Edit tracking data:
+++
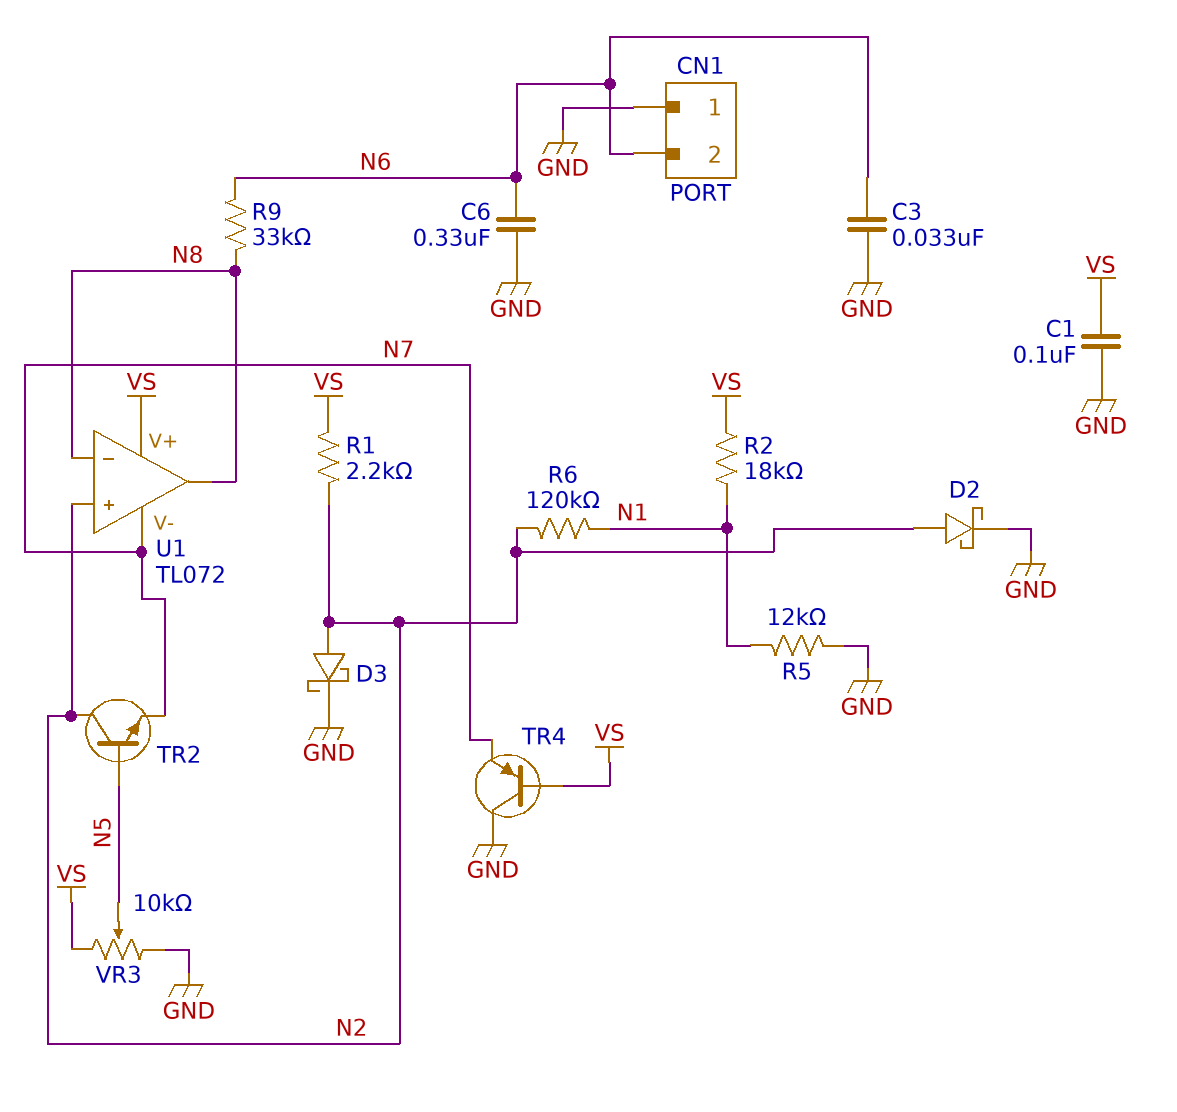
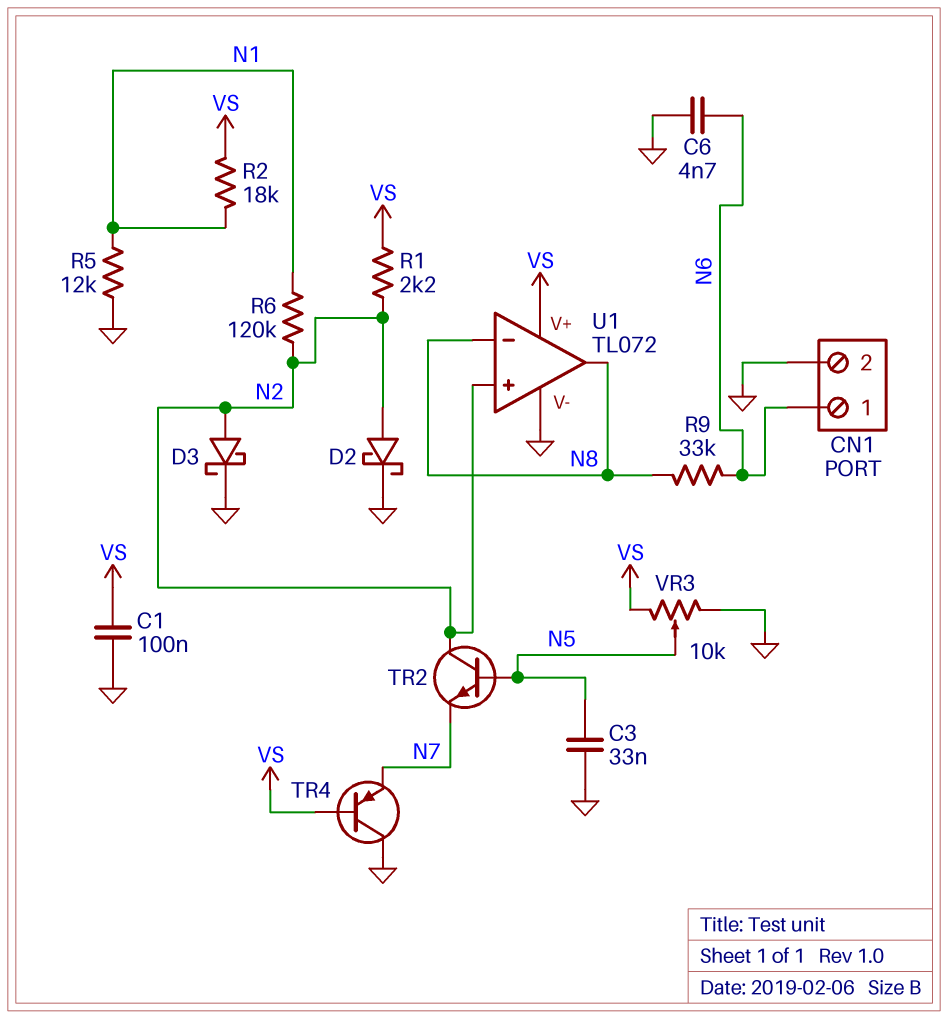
C3: 33nF (GND, N6) -> 33nF (GND, N5)
C6: 330nF (GND, N6) -> 4.7nF (GND, N6)
CN1 pin 1: GND -> N6
CN1 pin 2: N6 -> GND
U1 pin V-: N7 -> GND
+++
→ Exercise goal
Word for word, restate the records shown above, minus the pictures.

→ Task response
C3: 33nF (GND, N6) -> 33nF (GND, N5)
C6: 330nF (GND, N6) -> 4.7nF (GND, N6)
CN1 pin 1: GND -> N6
CN1 pin 2: N6 -> GND
U1 pin V-: N7 -> GND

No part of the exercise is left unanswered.